> Records to use:
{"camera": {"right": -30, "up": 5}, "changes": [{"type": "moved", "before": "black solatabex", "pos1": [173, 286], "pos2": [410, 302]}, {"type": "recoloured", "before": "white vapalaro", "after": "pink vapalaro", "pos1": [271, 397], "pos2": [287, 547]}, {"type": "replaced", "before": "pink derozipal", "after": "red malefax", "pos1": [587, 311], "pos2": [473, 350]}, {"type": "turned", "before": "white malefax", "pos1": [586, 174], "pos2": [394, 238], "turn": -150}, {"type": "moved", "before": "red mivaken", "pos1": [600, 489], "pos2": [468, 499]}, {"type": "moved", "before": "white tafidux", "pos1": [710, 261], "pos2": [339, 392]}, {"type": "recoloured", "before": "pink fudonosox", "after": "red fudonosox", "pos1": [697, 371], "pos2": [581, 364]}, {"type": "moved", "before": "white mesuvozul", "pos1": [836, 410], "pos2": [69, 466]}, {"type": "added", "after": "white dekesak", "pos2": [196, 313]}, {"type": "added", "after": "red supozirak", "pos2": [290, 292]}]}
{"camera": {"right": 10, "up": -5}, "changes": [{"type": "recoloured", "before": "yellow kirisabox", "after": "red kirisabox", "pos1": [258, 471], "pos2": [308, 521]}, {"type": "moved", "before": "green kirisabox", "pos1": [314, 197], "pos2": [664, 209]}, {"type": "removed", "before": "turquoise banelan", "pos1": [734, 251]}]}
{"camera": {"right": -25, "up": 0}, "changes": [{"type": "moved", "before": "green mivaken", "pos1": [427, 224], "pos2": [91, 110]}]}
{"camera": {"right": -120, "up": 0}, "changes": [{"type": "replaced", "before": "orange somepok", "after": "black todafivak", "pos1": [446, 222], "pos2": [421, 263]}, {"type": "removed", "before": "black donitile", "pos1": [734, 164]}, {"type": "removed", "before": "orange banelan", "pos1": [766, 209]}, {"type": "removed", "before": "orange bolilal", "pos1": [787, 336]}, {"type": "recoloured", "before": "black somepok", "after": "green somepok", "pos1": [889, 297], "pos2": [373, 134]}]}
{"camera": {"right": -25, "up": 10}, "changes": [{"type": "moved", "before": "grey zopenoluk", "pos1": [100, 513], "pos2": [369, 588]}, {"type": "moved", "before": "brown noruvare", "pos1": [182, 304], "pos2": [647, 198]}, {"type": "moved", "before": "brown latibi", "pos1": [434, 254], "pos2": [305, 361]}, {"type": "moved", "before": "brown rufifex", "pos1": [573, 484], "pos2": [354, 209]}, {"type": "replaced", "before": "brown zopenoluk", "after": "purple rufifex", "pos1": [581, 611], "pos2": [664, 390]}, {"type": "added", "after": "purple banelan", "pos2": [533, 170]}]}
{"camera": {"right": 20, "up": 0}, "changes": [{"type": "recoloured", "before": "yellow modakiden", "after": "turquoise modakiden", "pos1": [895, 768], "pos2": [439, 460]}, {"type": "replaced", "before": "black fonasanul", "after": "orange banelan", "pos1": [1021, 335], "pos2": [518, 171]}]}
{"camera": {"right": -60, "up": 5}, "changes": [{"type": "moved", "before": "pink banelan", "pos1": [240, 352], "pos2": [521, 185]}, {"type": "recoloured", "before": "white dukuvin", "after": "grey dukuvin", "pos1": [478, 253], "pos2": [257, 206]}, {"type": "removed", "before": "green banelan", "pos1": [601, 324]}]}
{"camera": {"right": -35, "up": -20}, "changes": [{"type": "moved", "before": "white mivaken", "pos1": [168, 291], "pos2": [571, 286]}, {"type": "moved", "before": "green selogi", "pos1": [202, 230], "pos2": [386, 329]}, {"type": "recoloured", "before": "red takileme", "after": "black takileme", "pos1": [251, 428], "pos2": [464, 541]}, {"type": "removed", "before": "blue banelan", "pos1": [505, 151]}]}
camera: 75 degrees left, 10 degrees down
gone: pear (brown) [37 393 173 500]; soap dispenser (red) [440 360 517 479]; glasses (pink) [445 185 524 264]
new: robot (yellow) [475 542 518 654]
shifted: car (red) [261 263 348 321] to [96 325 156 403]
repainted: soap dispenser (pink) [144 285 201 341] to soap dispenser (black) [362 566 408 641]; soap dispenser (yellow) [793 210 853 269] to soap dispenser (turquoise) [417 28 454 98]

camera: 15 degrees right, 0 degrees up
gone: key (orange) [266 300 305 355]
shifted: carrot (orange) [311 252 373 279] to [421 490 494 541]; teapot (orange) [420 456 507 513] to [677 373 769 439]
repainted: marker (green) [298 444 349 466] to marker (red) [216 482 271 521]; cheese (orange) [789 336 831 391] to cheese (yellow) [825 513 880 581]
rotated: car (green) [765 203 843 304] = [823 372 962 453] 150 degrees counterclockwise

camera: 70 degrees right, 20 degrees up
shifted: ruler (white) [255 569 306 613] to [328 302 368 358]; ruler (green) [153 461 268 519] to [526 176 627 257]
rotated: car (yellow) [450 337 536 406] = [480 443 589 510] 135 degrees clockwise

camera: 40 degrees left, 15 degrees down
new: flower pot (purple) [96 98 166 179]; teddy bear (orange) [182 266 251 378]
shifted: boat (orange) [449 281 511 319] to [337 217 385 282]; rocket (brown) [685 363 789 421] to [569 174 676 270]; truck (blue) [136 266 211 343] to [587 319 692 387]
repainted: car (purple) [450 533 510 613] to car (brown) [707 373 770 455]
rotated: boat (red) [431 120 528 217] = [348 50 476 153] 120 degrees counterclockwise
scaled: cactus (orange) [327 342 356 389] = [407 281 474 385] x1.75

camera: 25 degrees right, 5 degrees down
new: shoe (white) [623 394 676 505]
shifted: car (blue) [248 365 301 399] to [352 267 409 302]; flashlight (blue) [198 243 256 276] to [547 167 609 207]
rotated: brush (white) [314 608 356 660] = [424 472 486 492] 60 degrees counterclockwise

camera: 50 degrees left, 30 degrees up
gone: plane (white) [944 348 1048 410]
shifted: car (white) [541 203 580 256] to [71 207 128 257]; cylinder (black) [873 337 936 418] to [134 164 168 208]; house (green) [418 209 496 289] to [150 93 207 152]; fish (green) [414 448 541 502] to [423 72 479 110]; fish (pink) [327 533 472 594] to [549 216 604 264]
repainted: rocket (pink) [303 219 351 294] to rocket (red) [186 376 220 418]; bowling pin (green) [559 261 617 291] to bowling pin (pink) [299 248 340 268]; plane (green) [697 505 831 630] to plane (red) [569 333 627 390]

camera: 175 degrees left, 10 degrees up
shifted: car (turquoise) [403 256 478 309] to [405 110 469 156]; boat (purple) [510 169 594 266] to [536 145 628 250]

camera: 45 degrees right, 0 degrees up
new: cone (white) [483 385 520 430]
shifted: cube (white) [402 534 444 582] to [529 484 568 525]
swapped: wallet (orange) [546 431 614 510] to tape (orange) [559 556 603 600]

> Task to complete: Where the listing above reaches the line that contains "gone: pear (brown)", start retyping, and finish with the line that contains "shifted: car (red)"; reproduce those lines exactly and no others.

> Answer to this problem:
gone: pear (brown) [37 393 173 500]; soap dispenser (red) [440 360 517 479]; glasses (pink) [445 185 524 264]
new: robot (yellow) [475 542 518 654]
shifted: car (red) [261 263 348 321] to [96 325 156 403]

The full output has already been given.